> Your task:
Give back an exact copy of the lines from the start of the material through the line bearing "R6: 22k (+12V, RESET) -> 75k (+12V, RESET)". Include both ends and nothing else.

BEGIN

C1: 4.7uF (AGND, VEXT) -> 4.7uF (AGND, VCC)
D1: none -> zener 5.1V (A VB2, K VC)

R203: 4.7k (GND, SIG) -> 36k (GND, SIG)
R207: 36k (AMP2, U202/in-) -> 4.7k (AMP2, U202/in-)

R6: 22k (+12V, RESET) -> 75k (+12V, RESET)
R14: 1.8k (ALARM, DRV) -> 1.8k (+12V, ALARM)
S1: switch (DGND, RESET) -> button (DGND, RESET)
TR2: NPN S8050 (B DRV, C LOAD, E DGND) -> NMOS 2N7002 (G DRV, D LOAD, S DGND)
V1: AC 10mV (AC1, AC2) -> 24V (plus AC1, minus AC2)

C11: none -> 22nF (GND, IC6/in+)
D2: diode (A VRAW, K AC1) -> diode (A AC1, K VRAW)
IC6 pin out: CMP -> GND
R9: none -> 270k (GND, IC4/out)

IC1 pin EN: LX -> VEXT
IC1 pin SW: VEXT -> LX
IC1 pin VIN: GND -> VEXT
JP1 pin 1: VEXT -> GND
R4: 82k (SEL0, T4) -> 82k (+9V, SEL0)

END

> Exercise output:
C1: 4.7uF (AGND, VEXT) -> 4.7uF (AGND, VCC)
D1: none -> zener 5.1V (A VB2, K VC)

R203: 4.7k (GND, SIG) -> 36k (GND, SIG)
R207: 36k (AMP2, U202/in-) -> 4.7k (AMP2, U202/in-)

R6: 22k (+12V, RESET) -> 75k (+12V, RESET)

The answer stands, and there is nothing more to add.